Data records
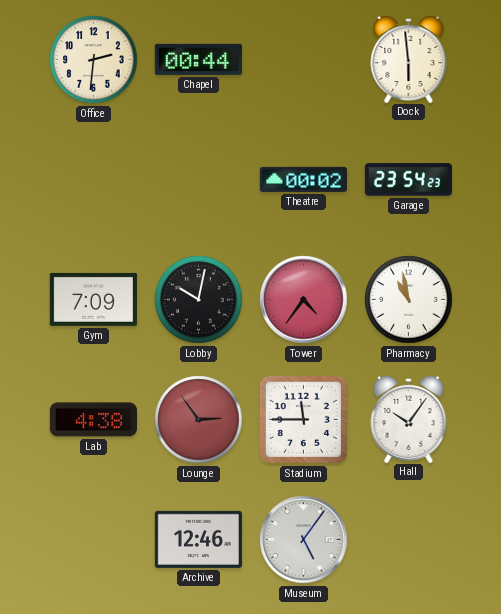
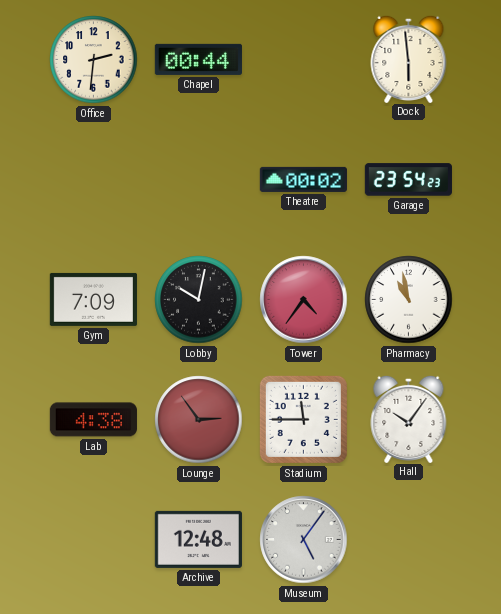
Archive: 12:46 -> 12:48
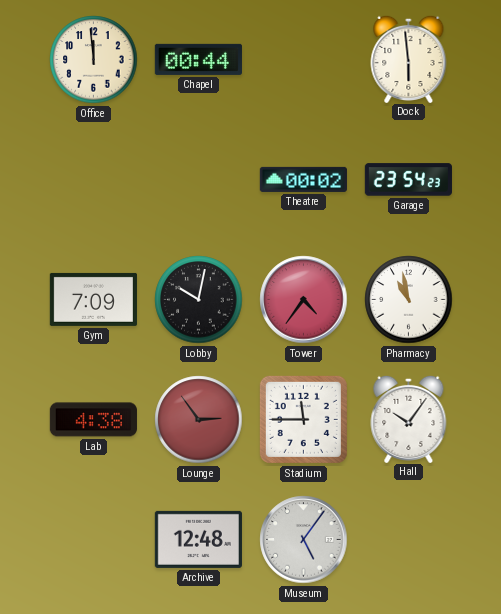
Office: 2:31 -> 11:59
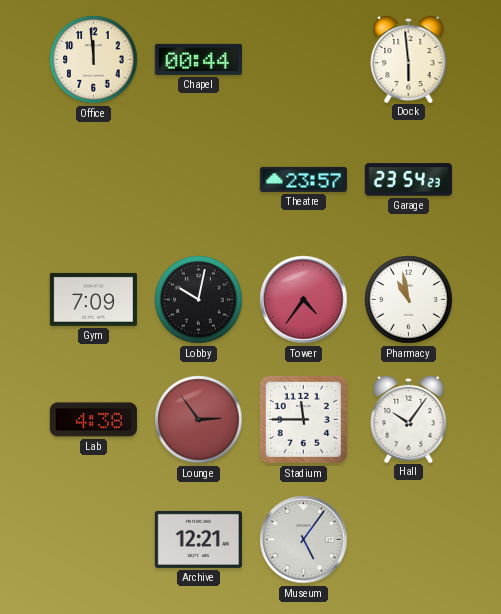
Theatre: 00:02 -> 23:57
Archive: 12:48 -> 12:21
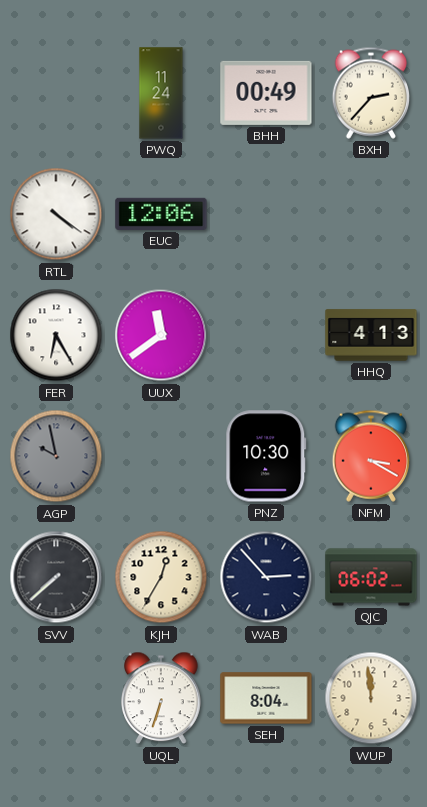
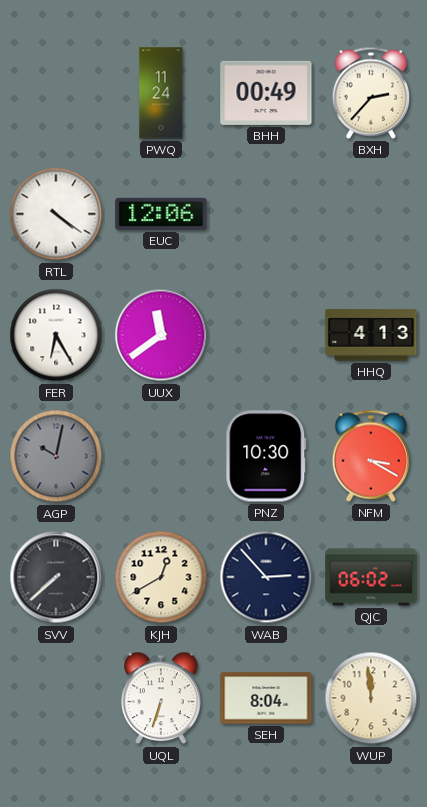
AGP: 9:58 -> 10:02
KJH: 12:35 -> 12:40
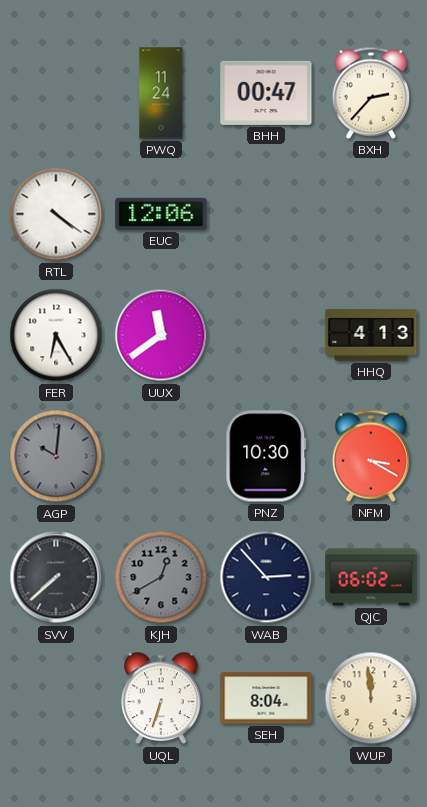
BHH: 00:49 -> 00:47
AGP: 10:02 -> 10:01
KJH dial: cream -> grey
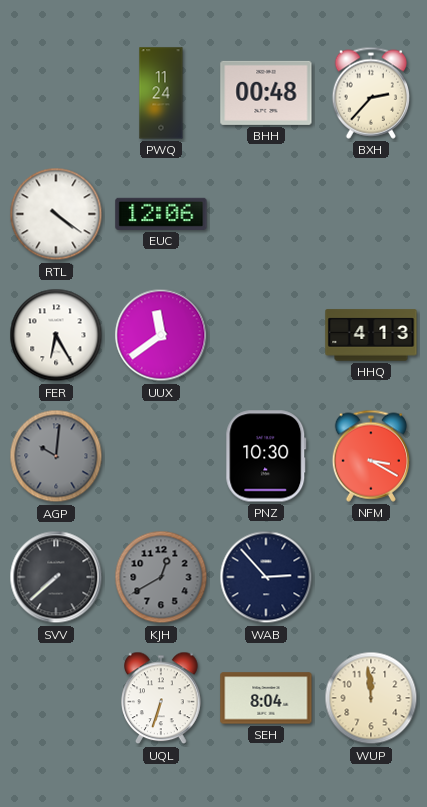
BHH: 00:47 -> 00:48
QJC: 06:02 -> none
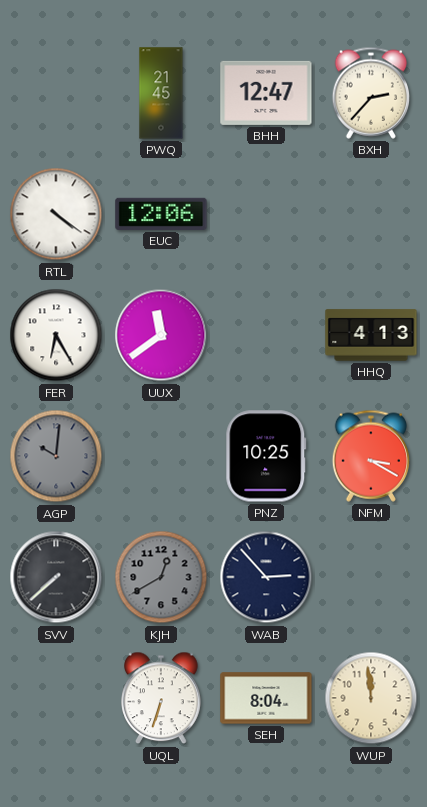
PWQ: 11:24 -> 21:45
BHH: 00:48 -> 12:47
PNZ: 10:30 -> 10:25
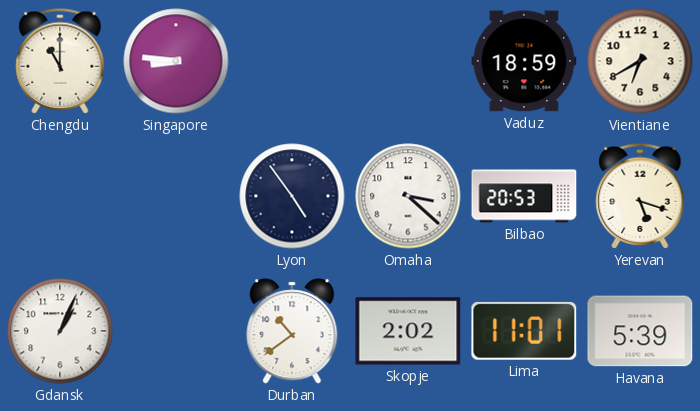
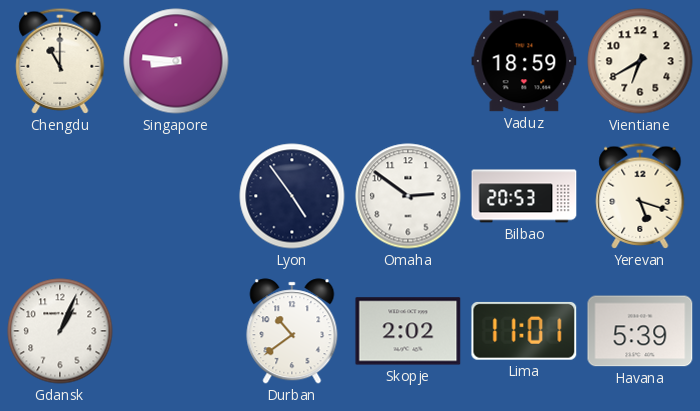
Omaha: 3:22 -> 2:51
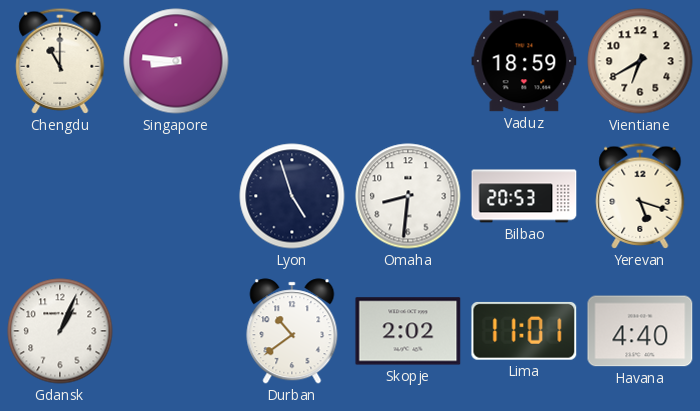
Lyon: 4:54 -> 4:57
Omaha: 2:51 -> 8:31
Havana: 5:39 -> 4:40
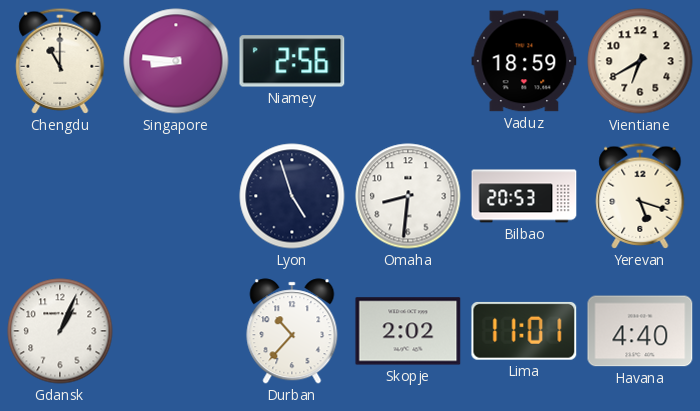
Niamey: none -> 2:56
Durban: 10:39 -> 10:37
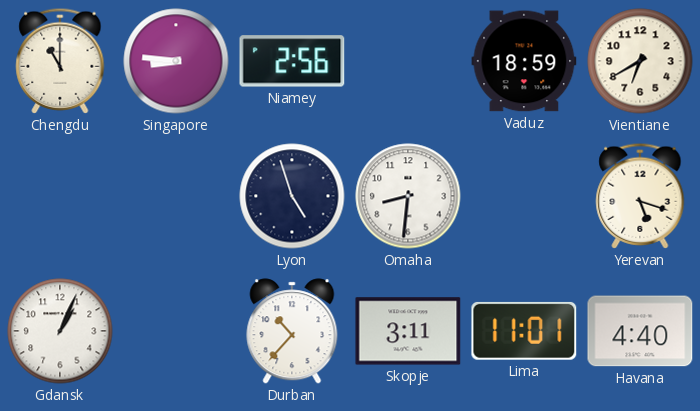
Bilbao: 20:53 -> none
Skopje: 2:02 -> 3:11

Given problem
Please retype every line from the rows above without any change, leaving out the picture markers.

Exercise response
Archive: 12:46 -> 12:48
Office: 2:31 -> 11:59
Theatre: 00:02 -> 23:57
Archive: 12:48 -> 12:21
AGP: 9:58 -> 10:02
KJH: 12:35 -> 12:40
BHH: 00:49 -> 00:47
AGP: 10:02 -> 10:01
KJH dial: cream -> grey
BHH: 00:47 -> 00:48
QJC: 06:02 -> none
PWQ: 11:24 -> 21:45
BHH: 00:48 -> 12:47
PNZ: 10:30 -> 10:25
Omaha: 3:22 -> 2:51
Lyon: 4:54 -> 4:57
Omaha: 2:51 -> 8:31
Havana: 5:39 -> 4:40
Niamey: none -> 2:56
Durban: 10:39 -> 10:37
Bilbao: 20:53 -> none
Skopje: 2:02 -> 3:11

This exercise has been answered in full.